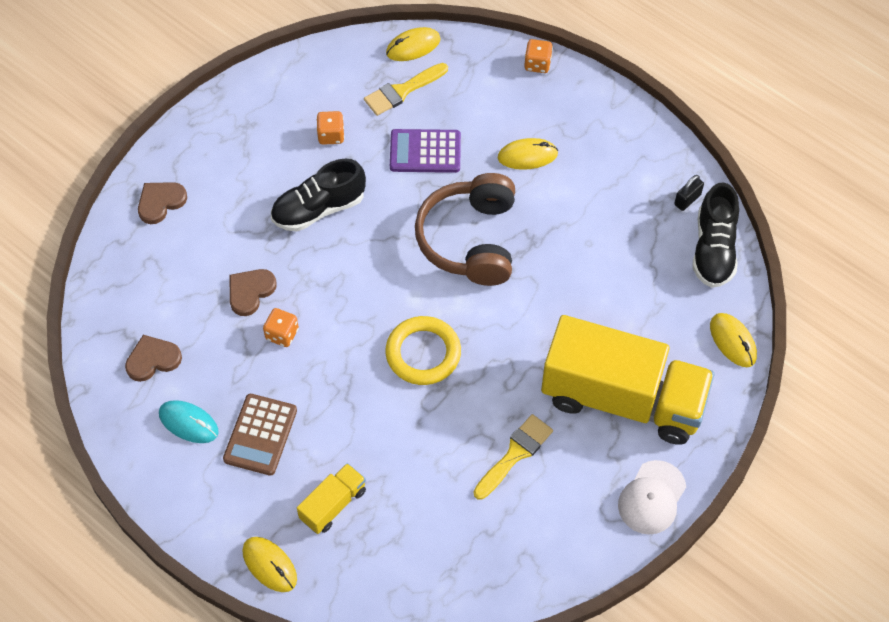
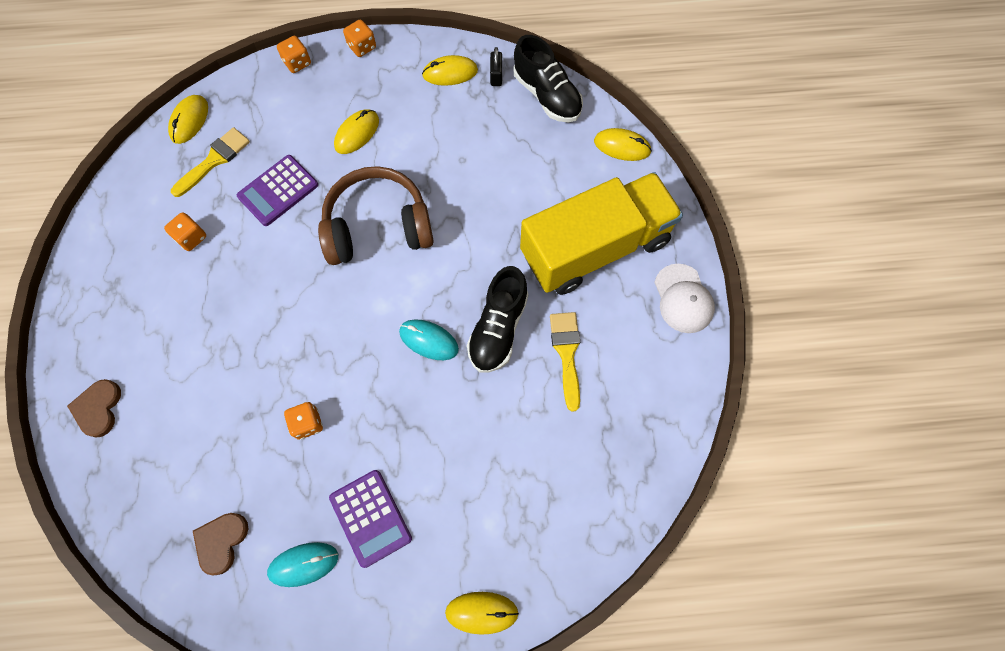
camera: 45 degrees left, 10 degrees up
(250, 292) = (248, 413): brown heart -> none
(260, 435) = (370, 518): brown calculator -> purple calculator
(319, 209) = (238, 301): black shoe -> black shoe (498, 328)
(333, 504) = (480, 517): yellow truck -> none
(402, 91) = (214, 160): yellow brush -> yellow brush turned 150 degrees counterclockwise
(423, 353) = (429, 340): yellow ring -> turquoise mouse
(470, 240) = (378, 227): brown headphones -> brown headphones turned 120 degrees clockwise
(601, 91) = (362, 47): none -> orange dice
(651, 167) = (450, 73): none -> yellow mouse

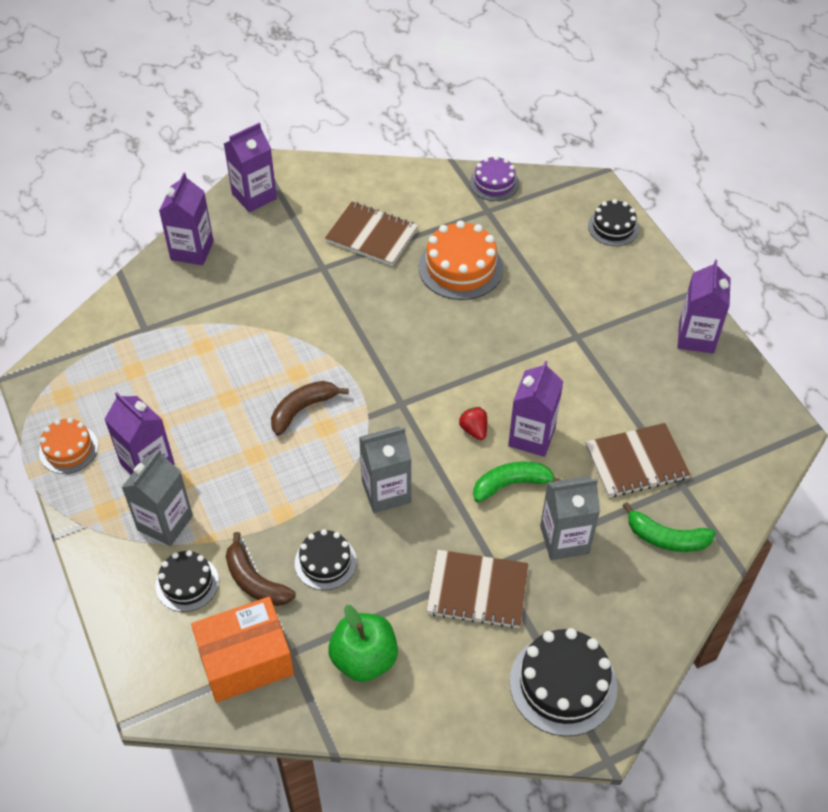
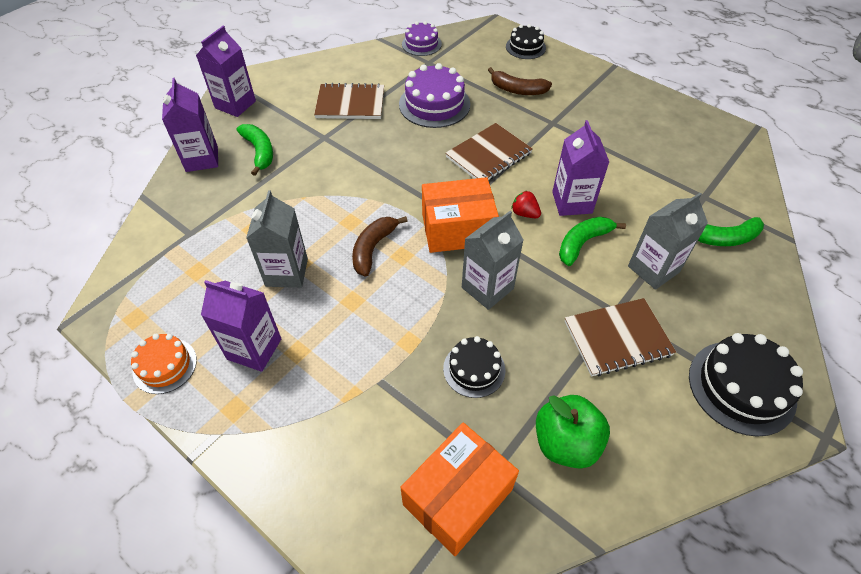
camera: 25 degrees left, 0 degrees up
(165, 523) = (301, 396): grey carton -> grey carton (286, 272)
(187, 583) = (355, 446): black cake -> none
(250, 262) = (259, 152): none -> green banana
(255, 581) = (420, 415): brown banana -> brown banana (517, 90)
(395, 421) = (457, 229): none -> orange box
(460, 267) = (434, 104): orange cake -> purple cake
(636, 462) = (660, 192): brown notebook -> brown notebook (488, 155)
(696, 337) = (634, 97): purple carton -> none

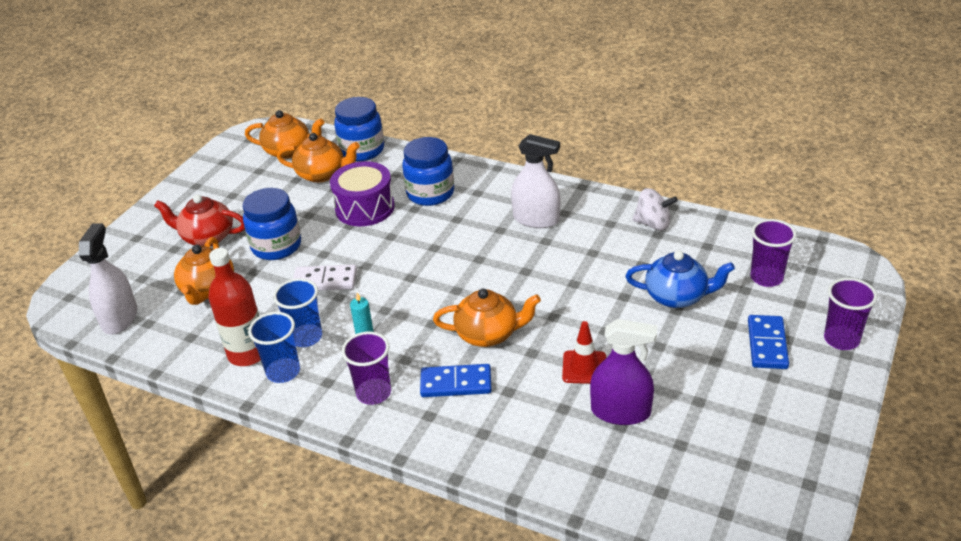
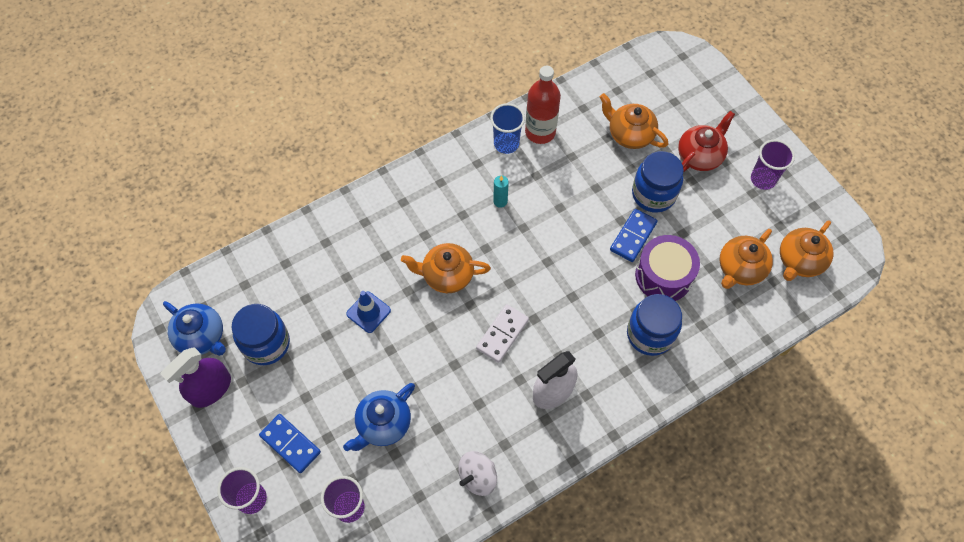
camera: 120 degrees right, 25 degrees up
(120, 318) = (634, 76): white spray bottle -> none
(306, 337) = (531, 169): blue cup -> none
(325, 281) = (585, 206): white domino -> white domino (502, 334)
(362, 150) = (760, 317): blue jar -> blue jar (266, 344)
(373, 393) = (446, 182): purple cup -> purple cup (763, 179)
(456, 383) = (417, 230): blue domino -> blue domino (633, 236)
(488, 334) = (447, 275): orange teapot -> orange teapot turned 60 degrees clockwise
(584, 367) = (368, 312): red traffic cone -> blue traffic cone
(620, 411) = (315, 306): purple spray bottle -> purple spray bottle (211, 389)
(757, 487) = (201, 337): none -> blue teapot

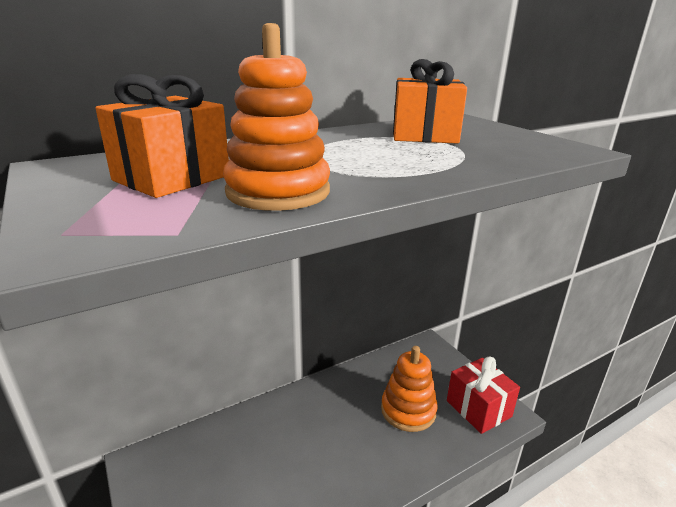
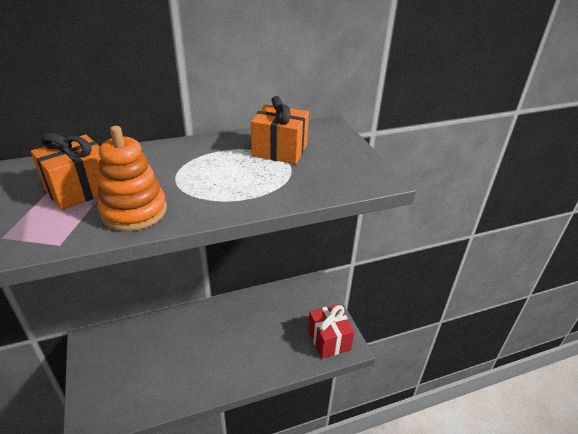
camera: 10 degrees right, 10 degrees up
(408, 410) = (276, 333): orange stacking toy -> none

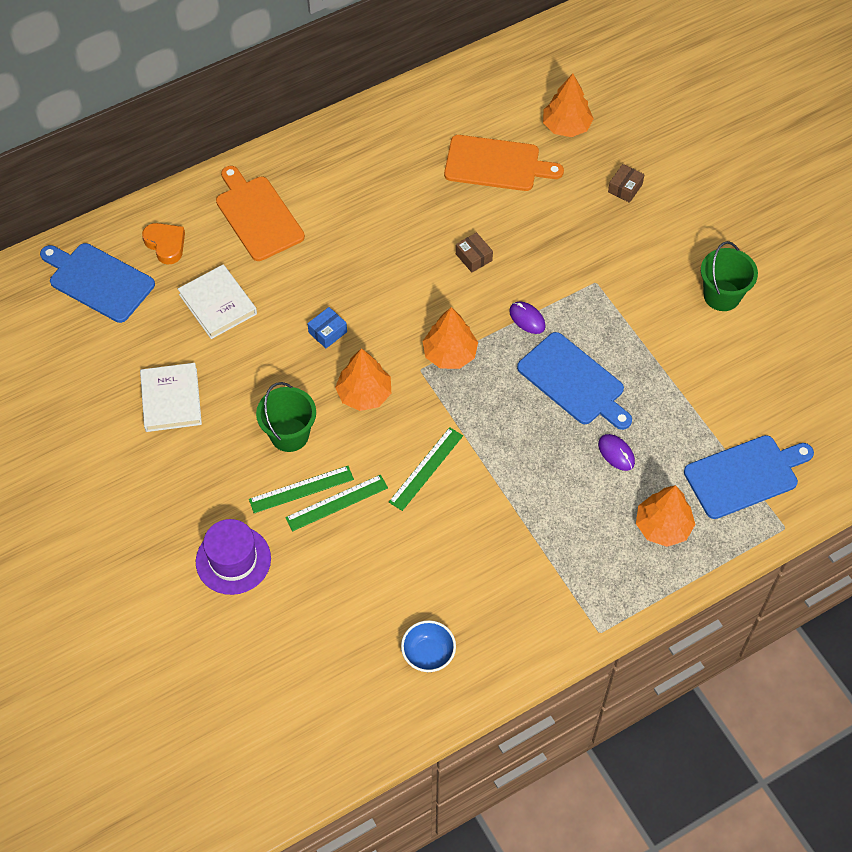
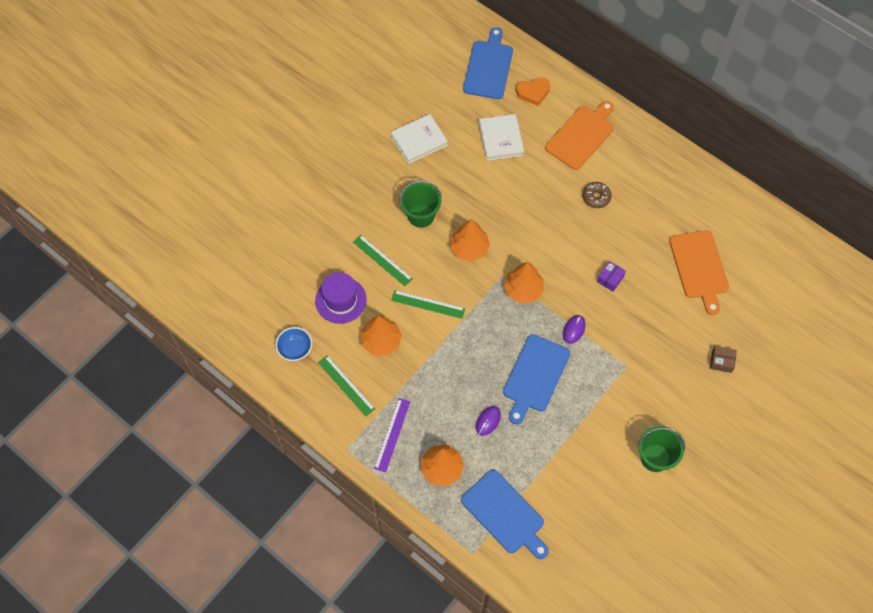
camera: 70 degrees right, 5 degrees up
(166, 244) = (533, 92): orange heart -> orange heart turned 45 degrees clockwise
(218, 304) = (501, 139): white book -> white book turned 45 degrees counterclockwise
(233, 560) = (320, 217): purple hat -> purple hat (341, 300)
(301, 489) = (384, 236): green ruler -> green ruler (346, 385)
(327, 332) = (507, 210): blue box -> none
(354, 231) = (596, 197): none -> brown donut
(473, 257) = (610, 279): brown box -> purple box
(566, 126) = (759, 304): orange tree -> orange tree (381, 341)
(597, 570) = (392, 434): none -> purple ruler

+===+

**Goal of the exercise**
Look back at the data above. Transcribe exactly the lines starting at the line that contains "camera: 70 degrees right, 5 degrees up" and ending at the line that contains "(566, 126) = (759, 304): orange".

**Solution for this problem**
camera: 70 degrees right, 5 degrees up
(166, 244) = (533, 92): orange heart -> orange heart turned 45 degrees clockwise
(218, 304) = (501, 139): white book -> white book turned 45 degrees counterclockwise
(233, 560) = (320, 217): purple hat -> purple hat (341, 300)
(301, 489) = (384, 236): green ruler -> green ruler (346, 385)
(327, 332) = (507, 210): blue box -> none
(354, 231) = (596, 197): none -> brown donut
(473, 257) = (610, 279): brown box -> purple box
(566, 126) = (759, 304): orange tree -> orange tree (381, 341)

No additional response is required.